[Problem details] Nothing but the line holding "orange carrot: 5 -> 3" and the lines after it, through the end of the records, should be set down, each exactly as it is.

Data extracted from a collection

>>>

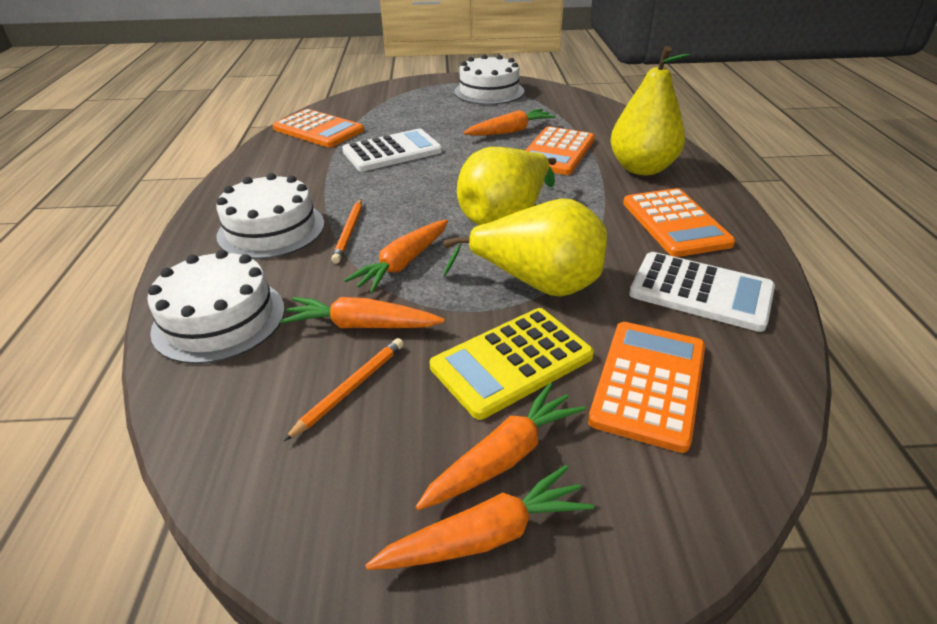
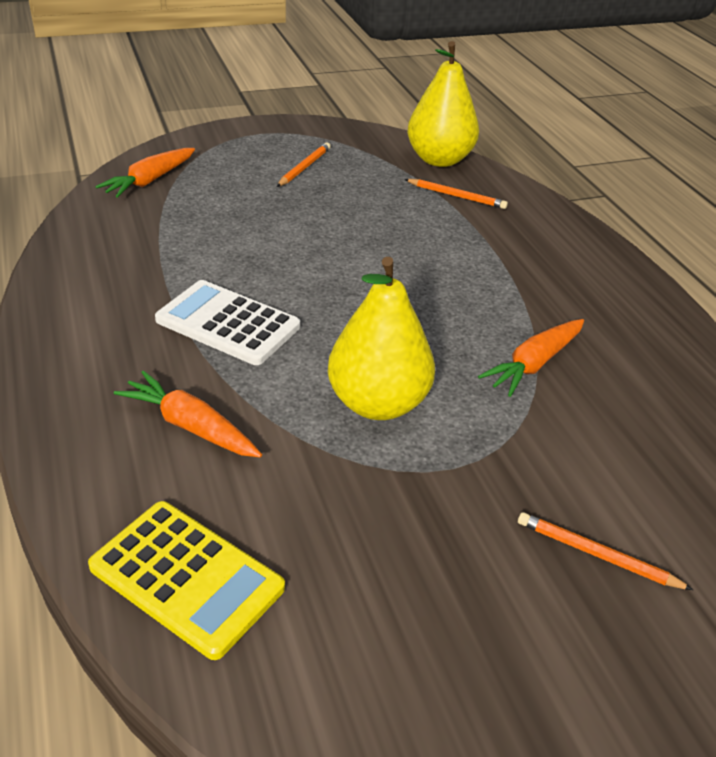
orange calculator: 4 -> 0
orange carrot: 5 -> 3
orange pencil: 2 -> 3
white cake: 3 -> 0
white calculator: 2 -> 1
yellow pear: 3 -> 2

<<<

[Exercise answer]
orange carrot: 5 -> 3
orange pencil: 2 -> 3
white cake: 3 -> 0
white calculator: 2 -> 1
yellow pear: 3 -> 2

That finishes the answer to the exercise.